Report every line of the data that includes "none".

- Given entries -
== Segment start ==
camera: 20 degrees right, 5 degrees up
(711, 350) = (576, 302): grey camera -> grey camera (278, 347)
== Segment end ==
== Segment start ==
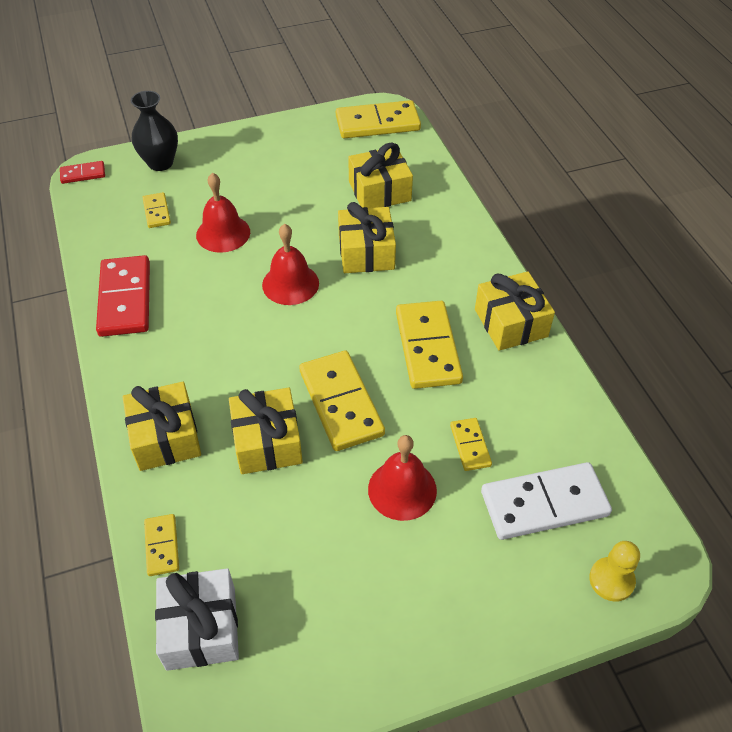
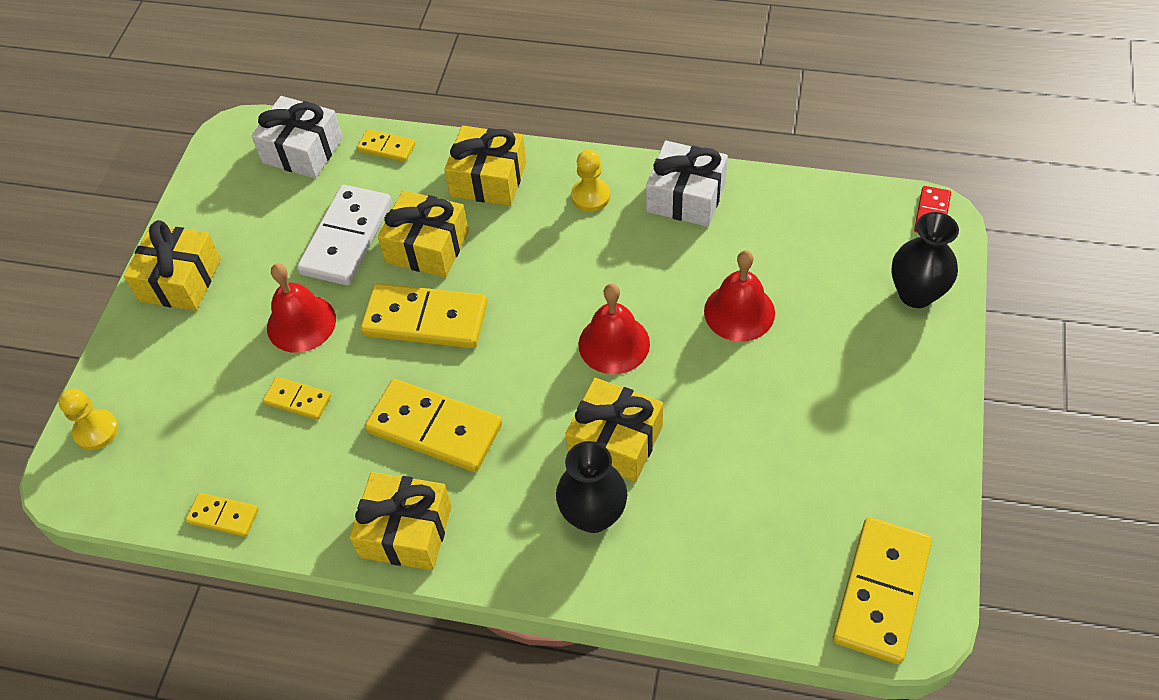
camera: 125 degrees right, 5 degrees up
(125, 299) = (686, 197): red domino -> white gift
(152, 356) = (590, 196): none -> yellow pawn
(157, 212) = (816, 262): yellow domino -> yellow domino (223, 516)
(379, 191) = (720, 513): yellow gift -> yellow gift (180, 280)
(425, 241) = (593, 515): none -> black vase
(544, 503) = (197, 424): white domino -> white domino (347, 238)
== Segment end ==
== Segment start ==
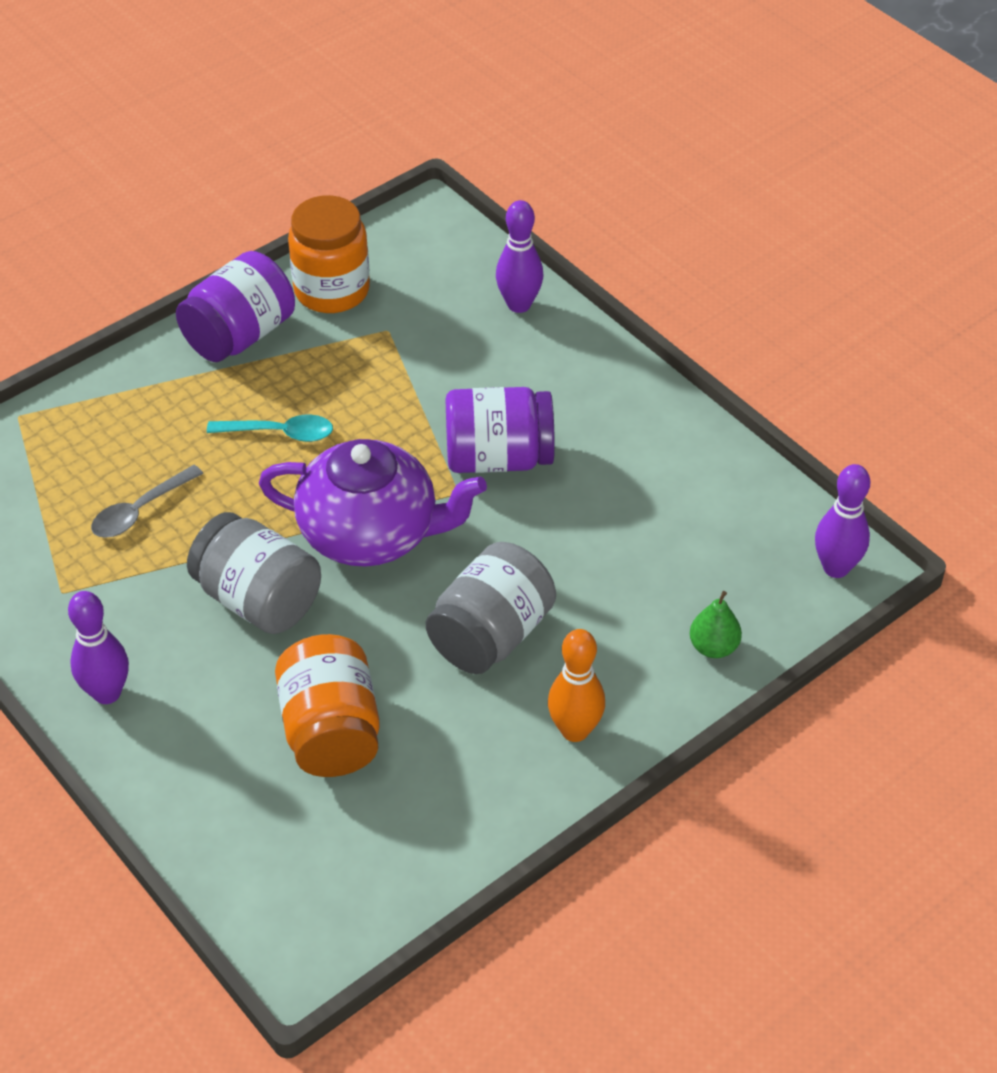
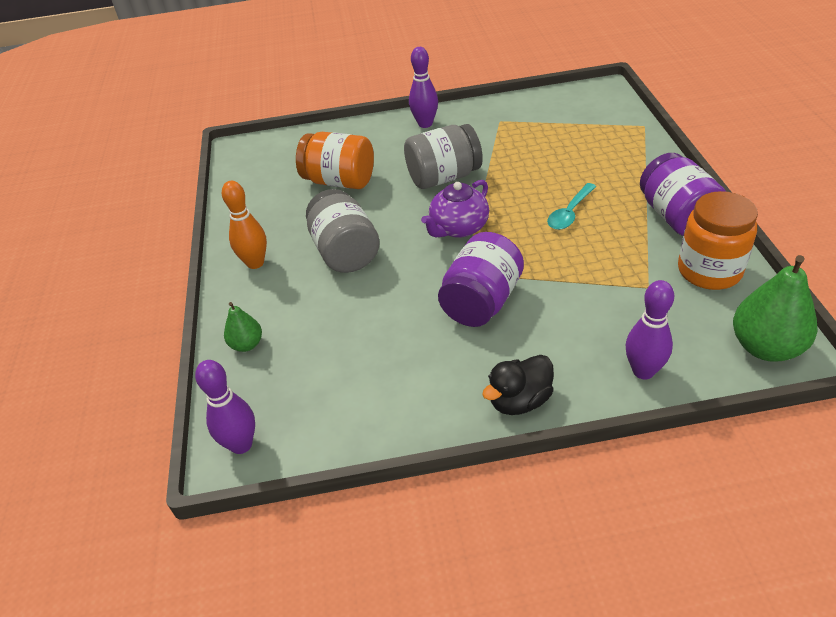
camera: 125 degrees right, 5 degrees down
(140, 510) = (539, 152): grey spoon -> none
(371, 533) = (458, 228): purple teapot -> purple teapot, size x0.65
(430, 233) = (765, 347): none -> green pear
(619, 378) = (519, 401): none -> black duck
== Segment end ==
- Reply to the exercise -
(152, 356) = (590, 196): none -> yellow pawn
(425, 241) = (593, 515): none -> black vase
(140, 510) = (539, 152): grey spoon -> none
(430, 233) = (765, 347): none -> green pear
(619, 378) = (519, 401): none -> black duck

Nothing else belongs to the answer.